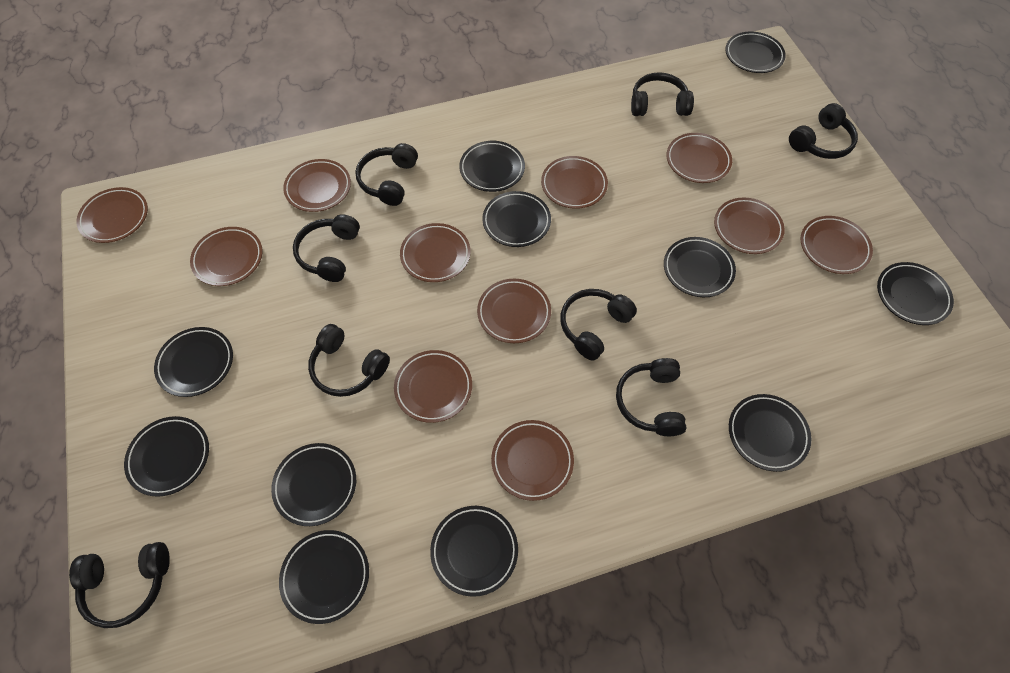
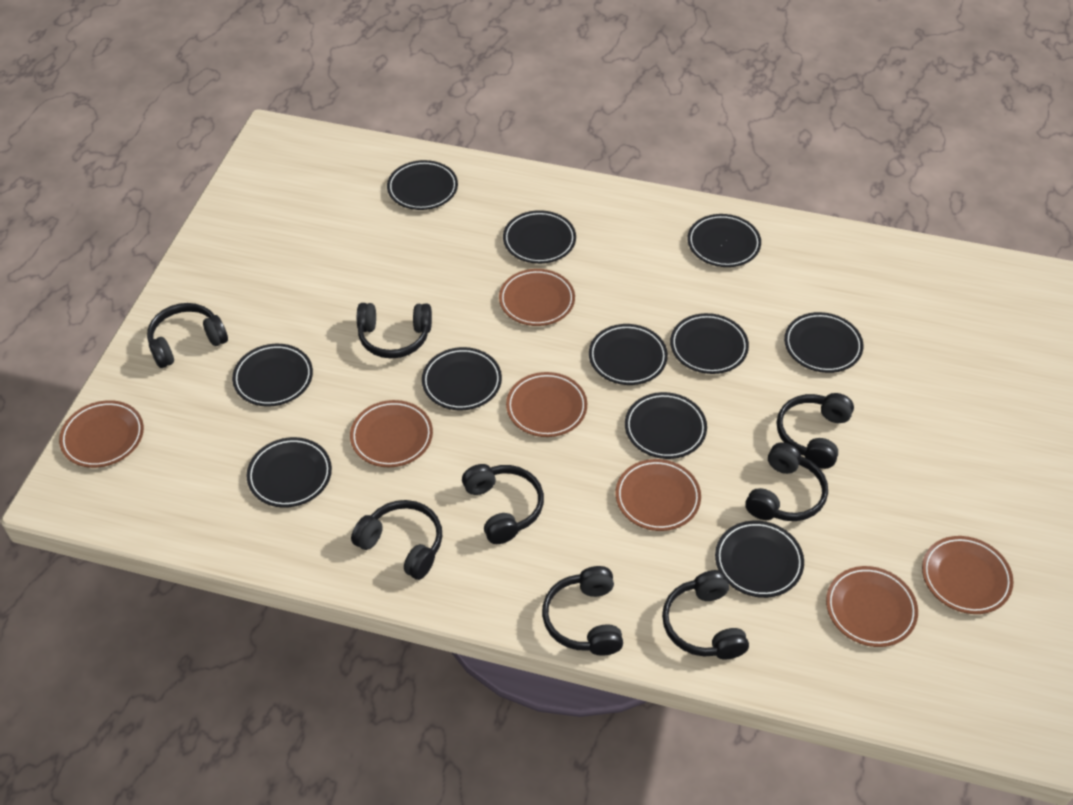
brown plate: 11 -> 7

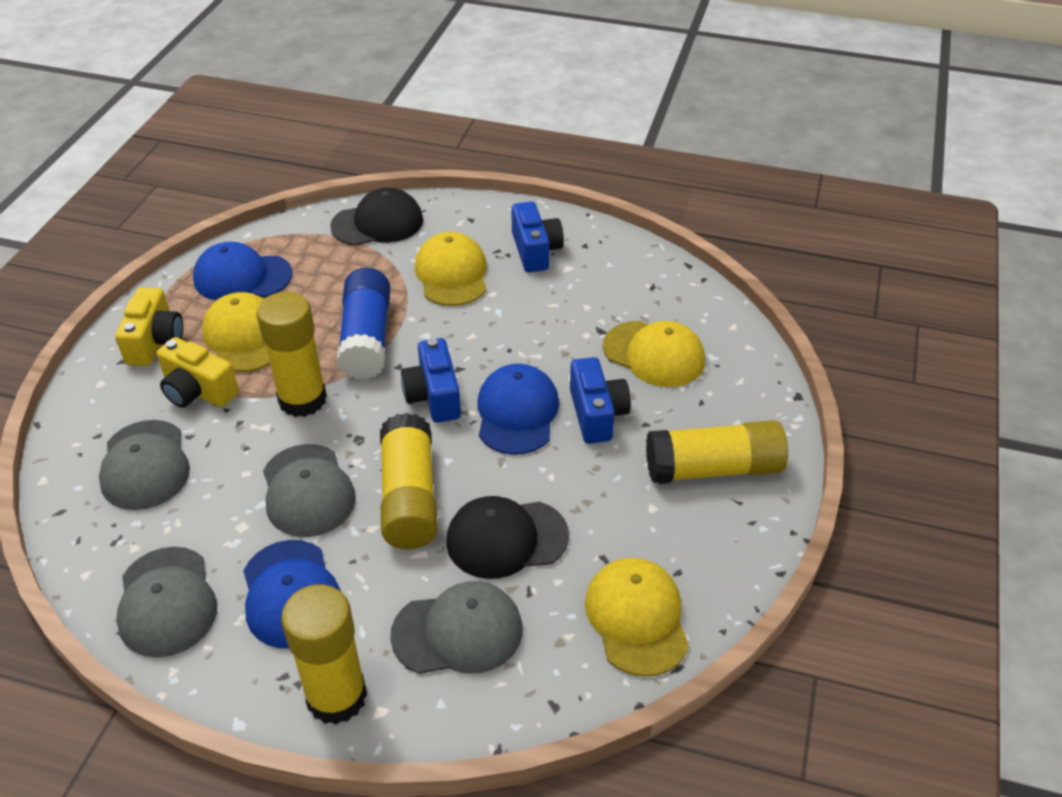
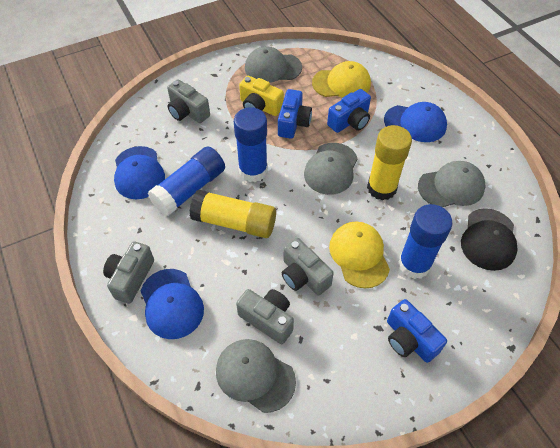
black cap: 2 -> 1
blue glue stick: 1 -> 3
grey camera: 0 -> 4
yellow camera: 2 -> 1
yellow cap: 4 -> 2
yellow glue stick: 4 -> 2

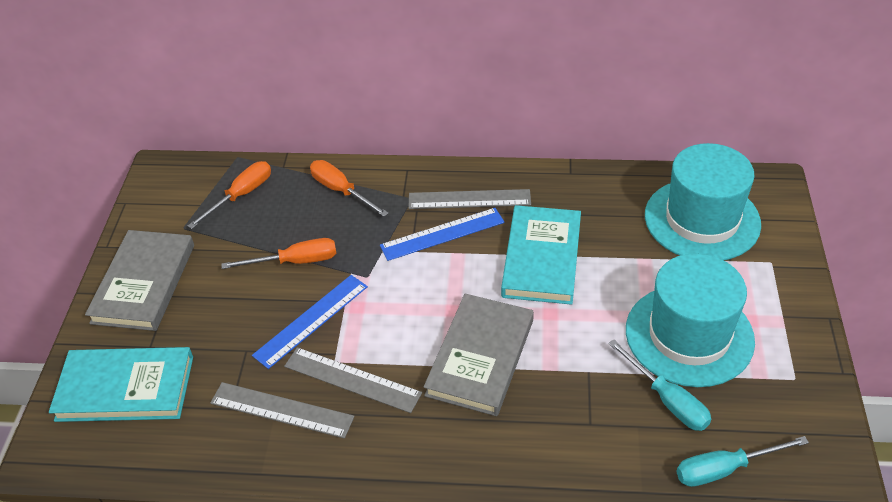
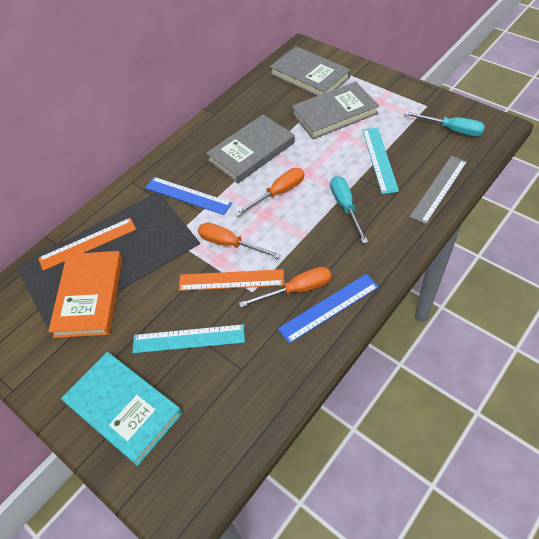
grey book: 2 -> 3
grey ruler: 3 -> 1
orange book: 0 -> 1
orange ruler: 0 -> 2
turquoise book: 2 -> 1
turquoise hat: 2 -> 0
turquoise ruler: 0 -> 2

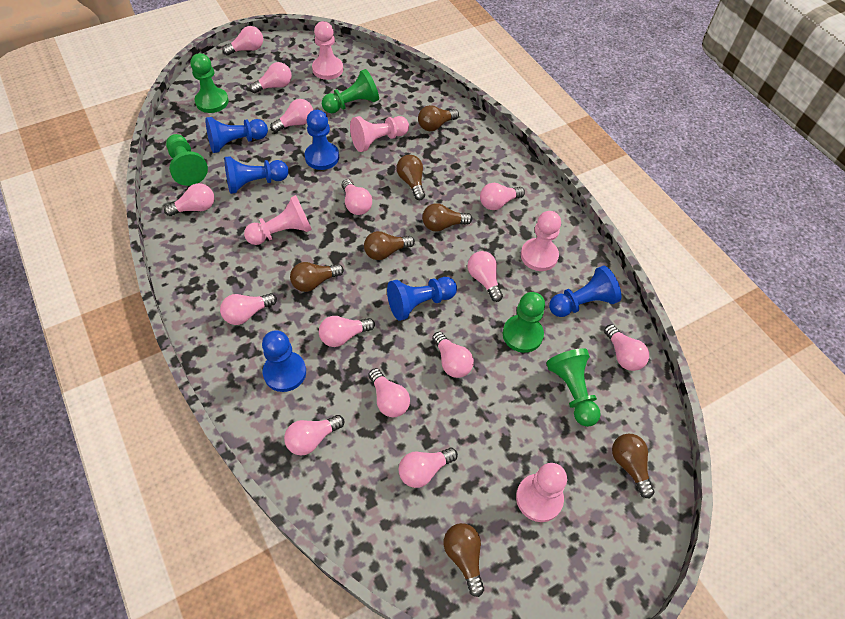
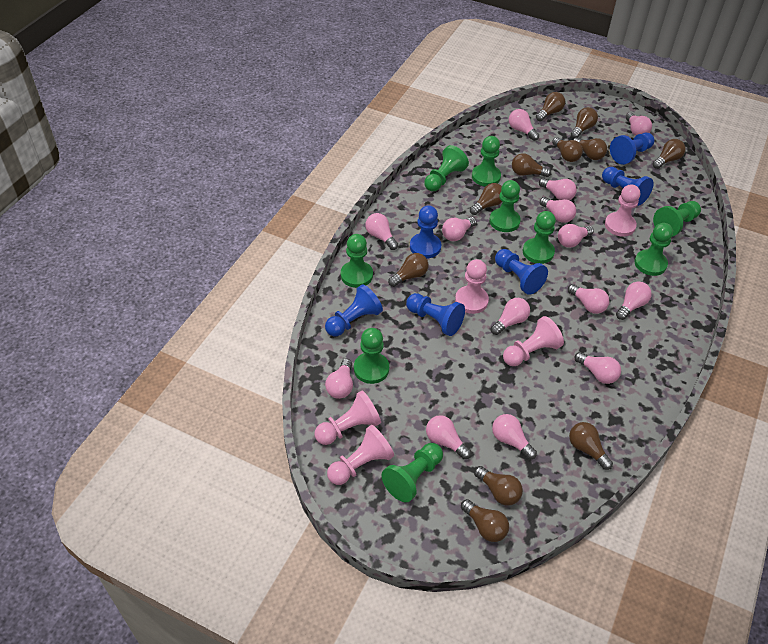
brown light bulb: 7 -> 11
green pawn: 5 -> 9

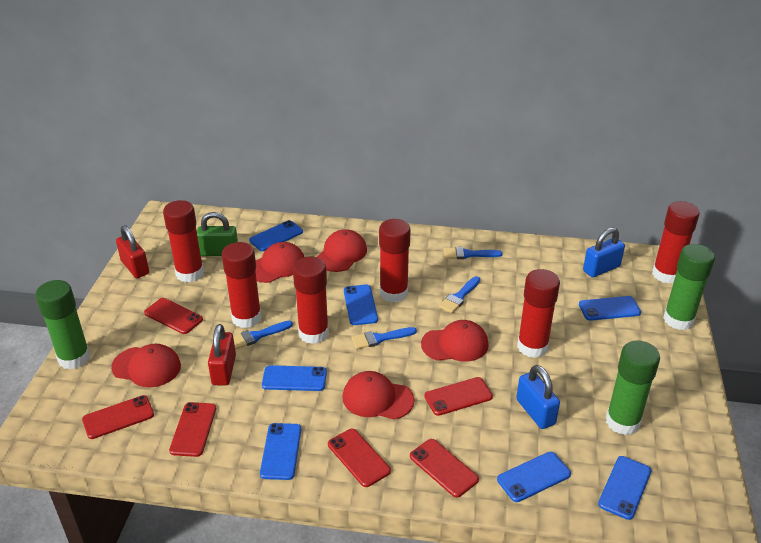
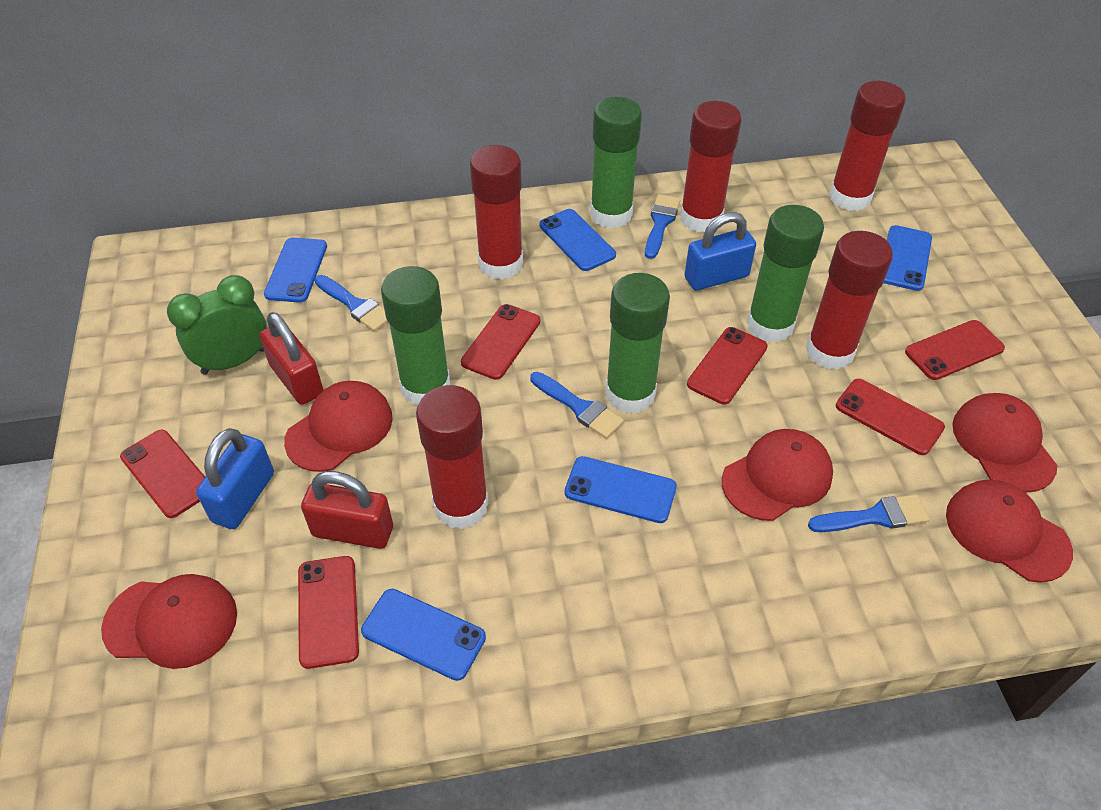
blue phone: 7 -> 5
green clock: 0 -> 1
green glue stick: 3 -> 4
green padlock: 1 -> 0
red glue stick: 6 -> 5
..........
| Directions |
The line with "green glue stick: 3 -> 4" and all lines after it through the end of the data above: write these out exactly and add nothing.

| Response box |
green glue stick: 3 -> 4
green padlock: 1 -> 0
red glue stick: 6 -> 5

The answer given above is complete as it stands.